- **ASSIGNMENT**: Exactly as written and without the pictures, output the entries below.

- **STORED DATA**:
==========
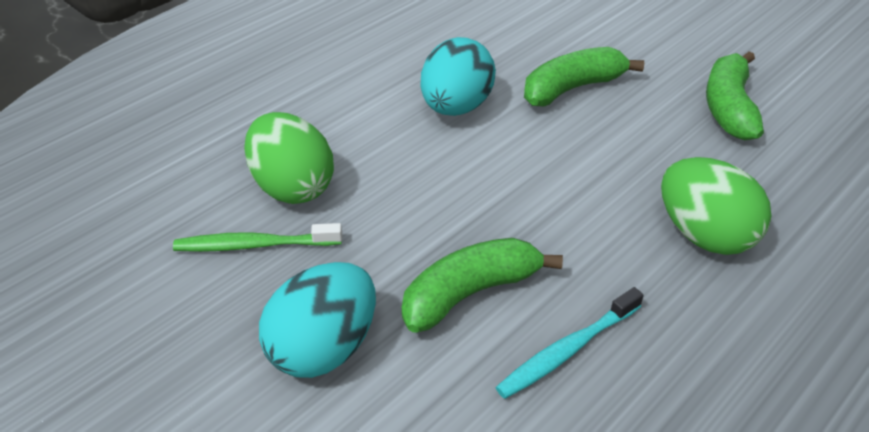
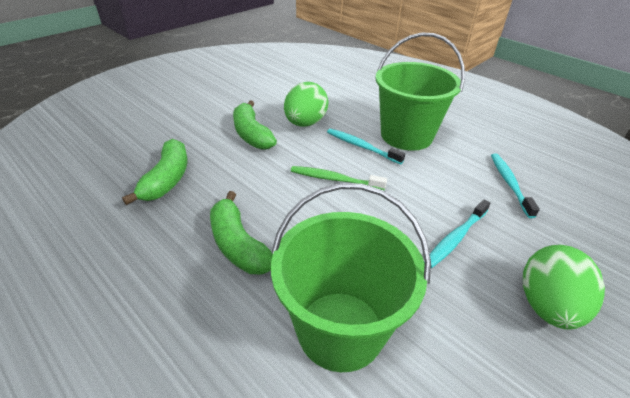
green bucket: 0 -> 2
turquoise egg: 2 -> 0
turquoise toothbrush: 1 -> 3

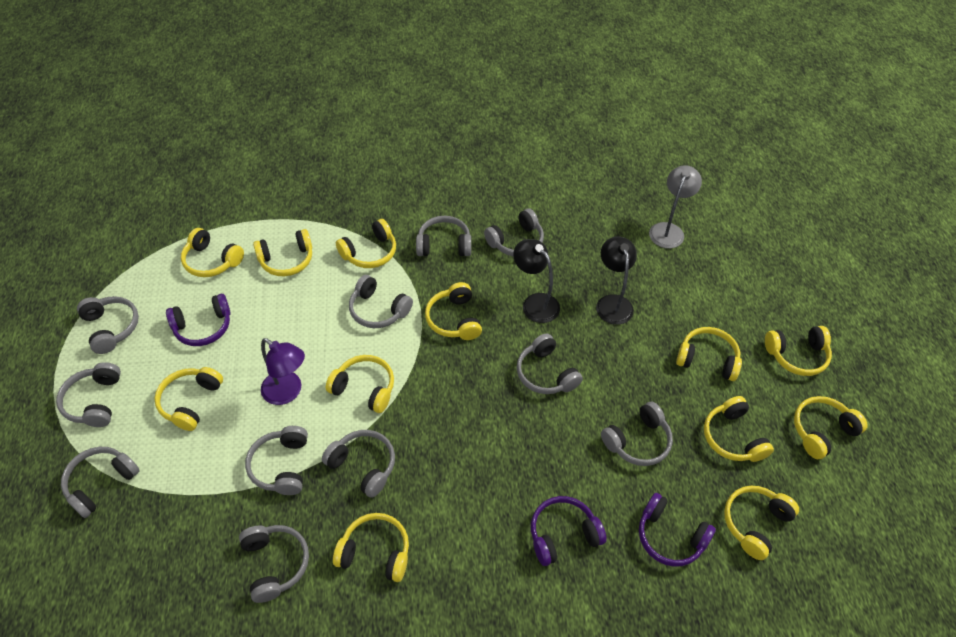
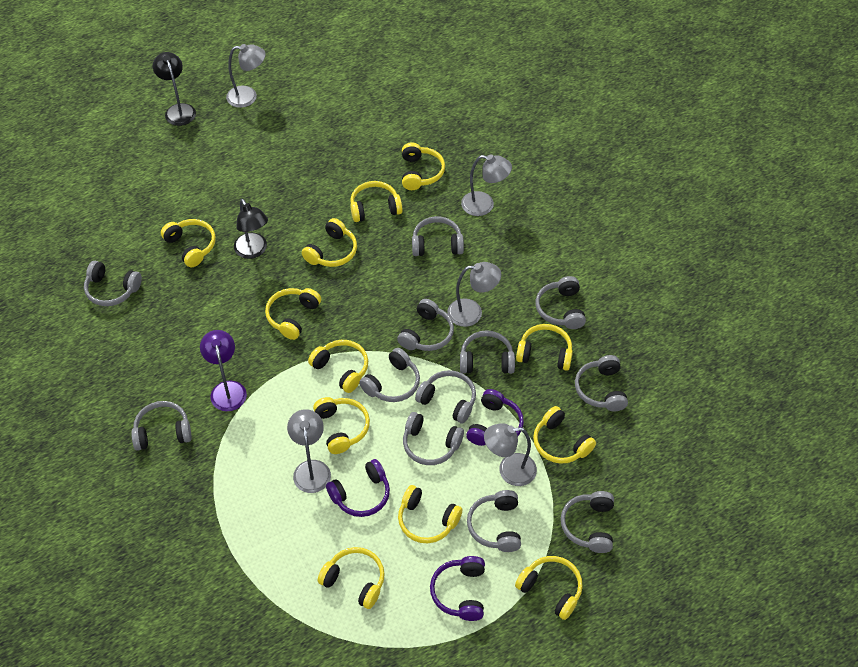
grey headphones: 11 -> 12
grey lamp: 1 -> 5

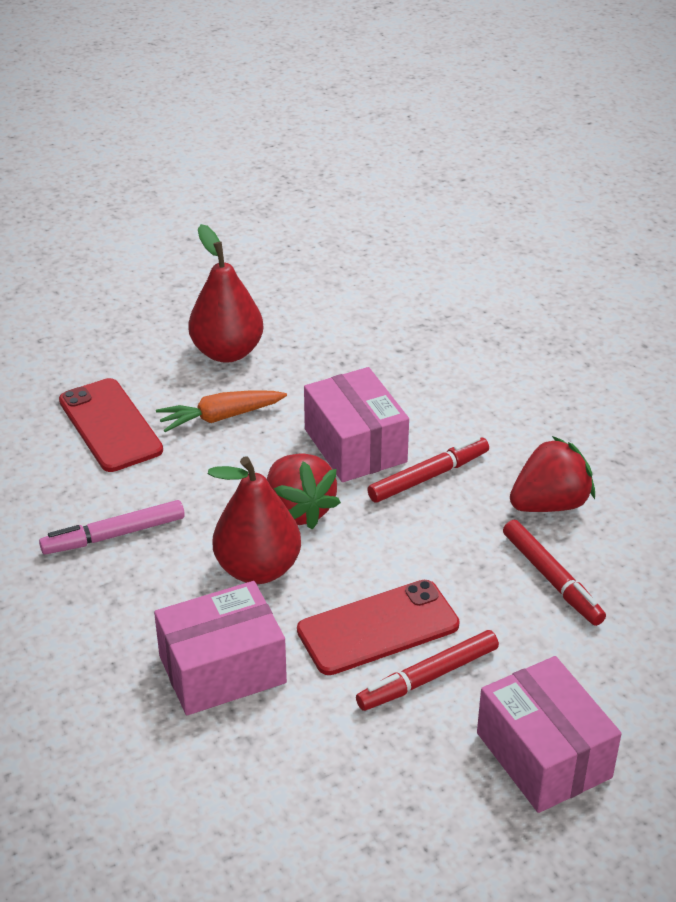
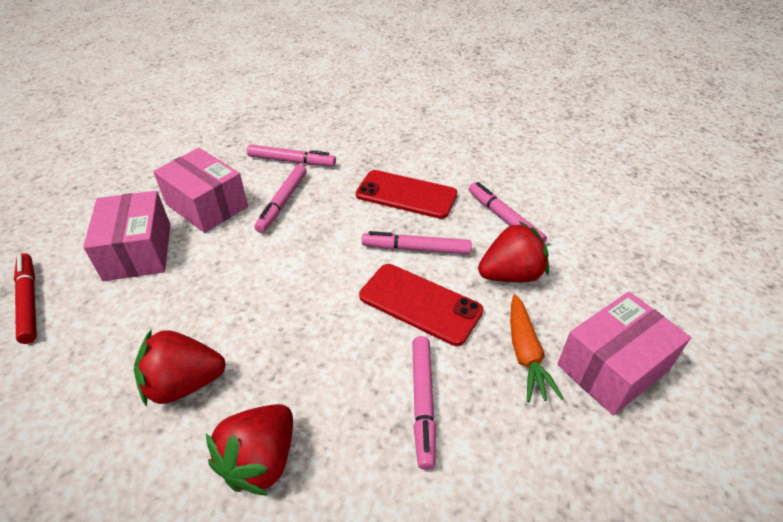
pink marker: 1 -> 5
red marker: 3 -> 1
red pear: 2 -> 0
red strawberry: 2 -> 3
==========
- **RESULT**:
green bucket: 0 -> 2
turquoise egg: 2 -> 0
turquoise toothbrush: 1 -> 3

grey headphones: 11 -> 12
grey lamp: 1 -> 5

pink marker: 1 -> 5
red marker: 3 -> 1
red pear: 2 -> 0
red strawberry: 2 -> 3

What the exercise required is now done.